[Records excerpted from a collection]
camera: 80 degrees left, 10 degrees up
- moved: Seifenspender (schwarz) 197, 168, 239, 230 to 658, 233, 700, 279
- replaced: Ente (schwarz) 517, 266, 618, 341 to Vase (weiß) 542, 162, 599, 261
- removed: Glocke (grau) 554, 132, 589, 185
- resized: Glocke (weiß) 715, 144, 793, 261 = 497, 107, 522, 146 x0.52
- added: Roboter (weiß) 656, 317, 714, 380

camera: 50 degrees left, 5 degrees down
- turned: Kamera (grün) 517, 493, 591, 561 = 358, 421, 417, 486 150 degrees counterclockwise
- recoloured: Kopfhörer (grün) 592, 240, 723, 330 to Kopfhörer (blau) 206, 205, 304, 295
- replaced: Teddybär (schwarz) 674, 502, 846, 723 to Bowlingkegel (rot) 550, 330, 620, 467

==

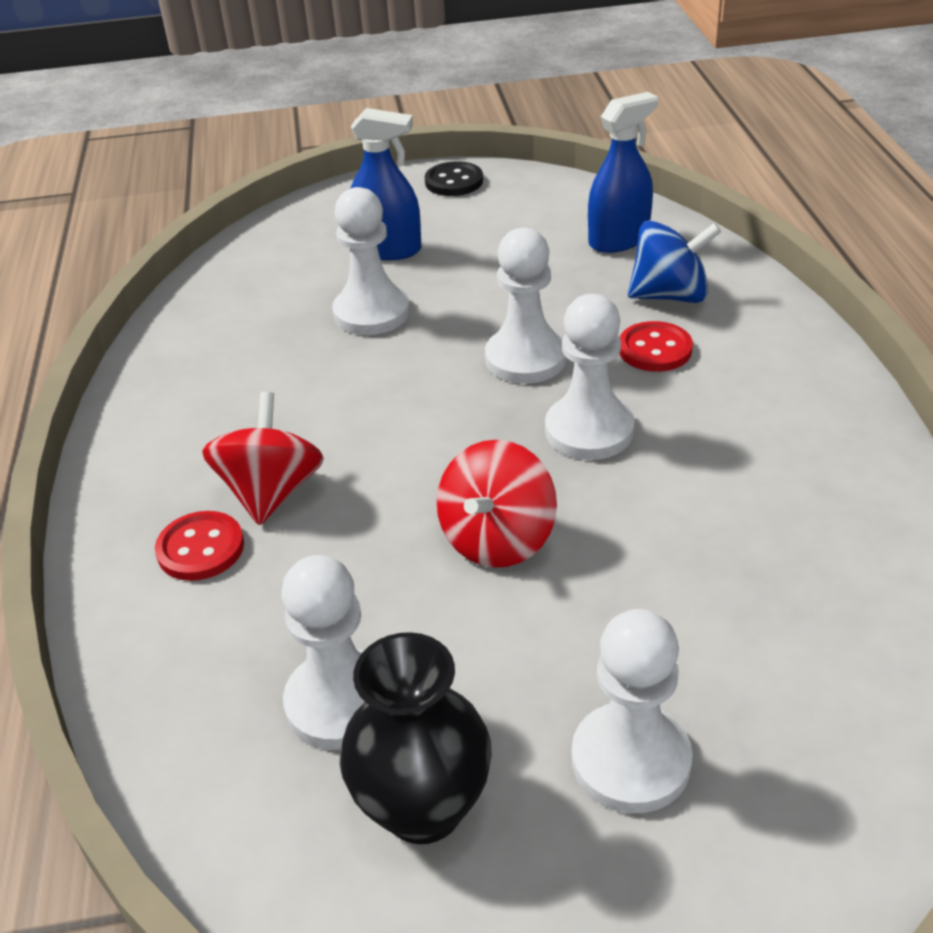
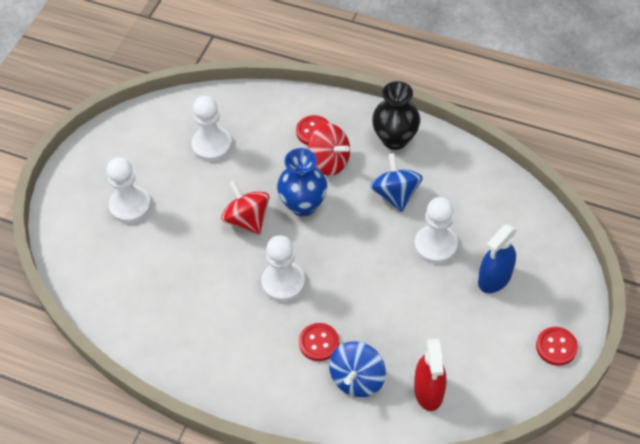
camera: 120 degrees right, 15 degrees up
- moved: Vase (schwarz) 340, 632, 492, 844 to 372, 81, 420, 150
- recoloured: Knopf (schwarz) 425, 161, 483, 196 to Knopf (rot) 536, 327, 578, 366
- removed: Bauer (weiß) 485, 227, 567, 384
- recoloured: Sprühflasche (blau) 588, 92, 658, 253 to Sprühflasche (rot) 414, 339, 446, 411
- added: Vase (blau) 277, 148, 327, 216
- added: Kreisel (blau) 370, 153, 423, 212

▶ _What you are asked to do_
From the records above, transcribe exactly the run of lines that opens with the line holding "camera: 80 degrees left, 10 degrees up" and closes with the line holding "- resized: Glocke", both included.

▶ _Answer to this exercise_
camera: 80 degrees left, 10 degrees up
- moved: Seifenspender (schwarz) 197, 168, 239, 230 to 658, 233, 700, 279
- replaced: Ente (schwarz) 517, 266, 618, 341 to Vase (weiß) 542, 162, 599, 261
- removed: Glocke (grau) 554, 132, 589, 185
- resized: Glocke (weiß) 715, 144, 793, 261 = 497, 107, 522, 146 x0.52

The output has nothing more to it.